## [WORK ORDER]
Go through the records below and show every line with the string "none".
Start of THE RECORDS
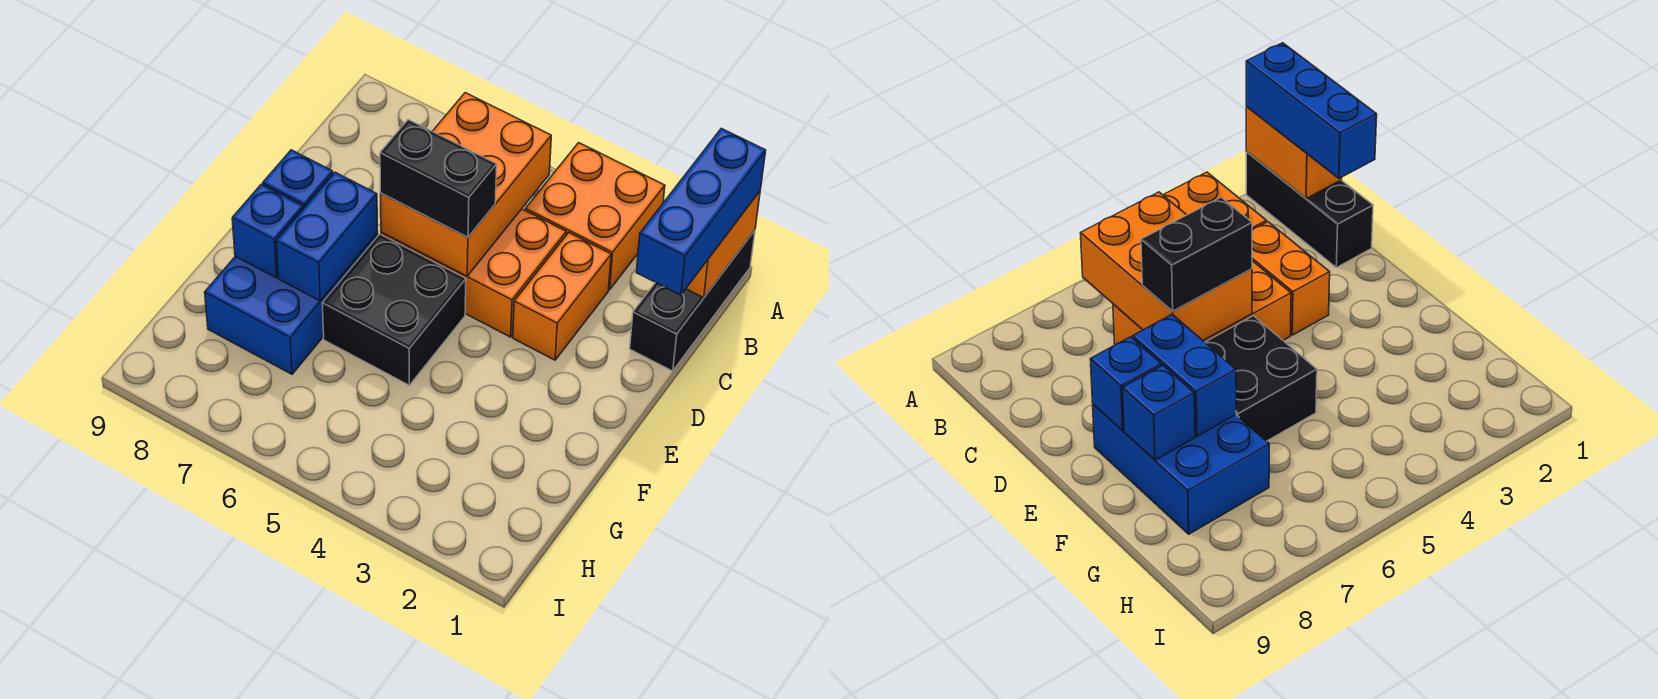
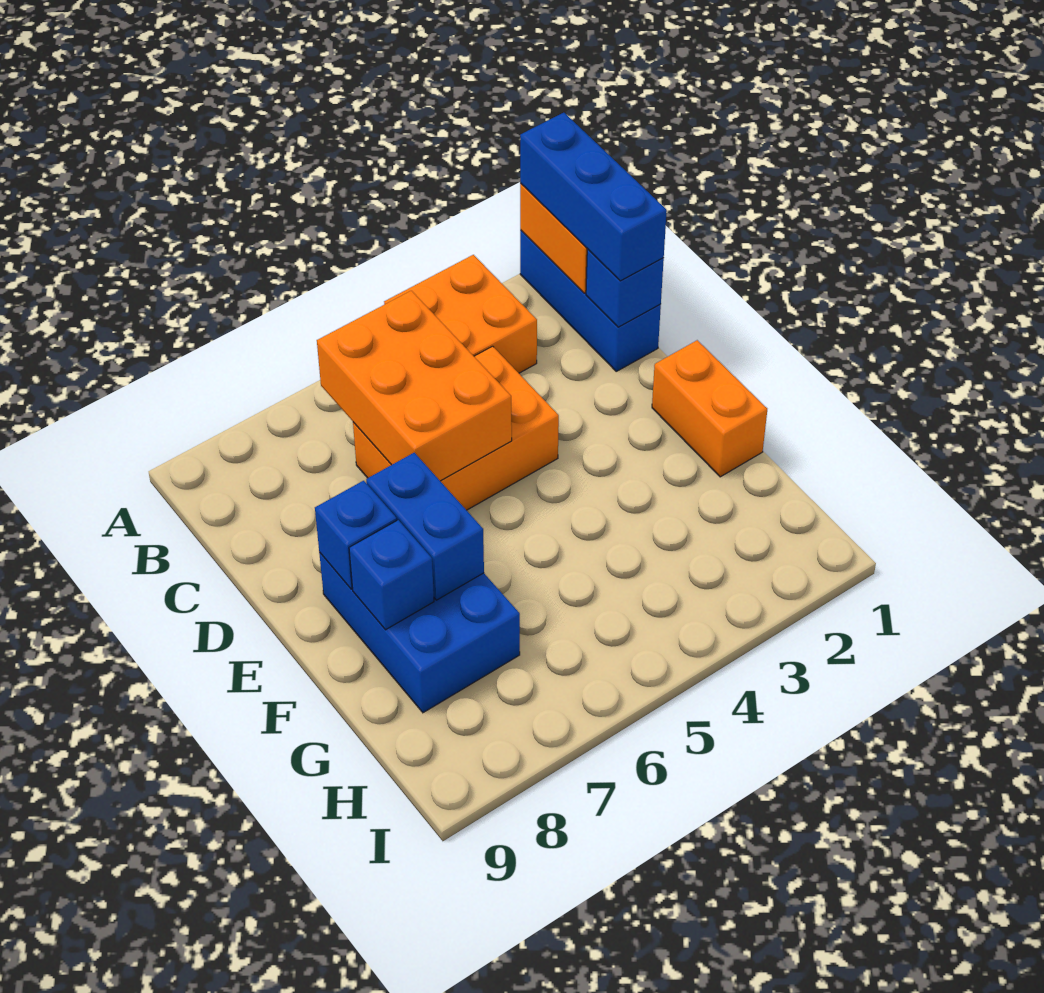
black brick A1:C1 level 1 -> blue brick A1:C1 level 1
none -> blue brick C1 level 2
orange brick C3:D3 level 1 -> orange brick E1:F1 level 1
black brick D5:D6 level 3 -> none
black brick E5:F6 level 1 -> none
End of THE RECORDS
## [RESPONSE TO THE EXERCISE]
none -> blue brick C1 level 2
black brick D5:D6 level 3 -> none
black brick E5:F6 level 1 -> none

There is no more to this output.